Content starts

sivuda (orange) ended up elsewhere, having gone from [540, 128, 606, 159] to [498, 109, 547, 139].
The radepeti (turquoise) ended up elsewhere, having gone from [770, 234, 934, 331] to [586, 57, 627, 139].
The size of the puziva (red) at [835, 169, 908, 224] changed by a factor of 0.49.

Content ends

**ASSIGNMENT:** Reproduce the material in full. Keep it identical to the original.

**RESPONSE AREA:**
sivuda (orange) ended up elsewhere, having gone from [540, 128, 606, 159] to [498, 109, 547, 139].
The radepeti (turquoise) ended up elsewhere, having gone from [770, 234, 934, 331] to [586, 57, 627, 139].
The size of the puziva (red) at [835, 169, 908, 224] changed by a factor of 0.49.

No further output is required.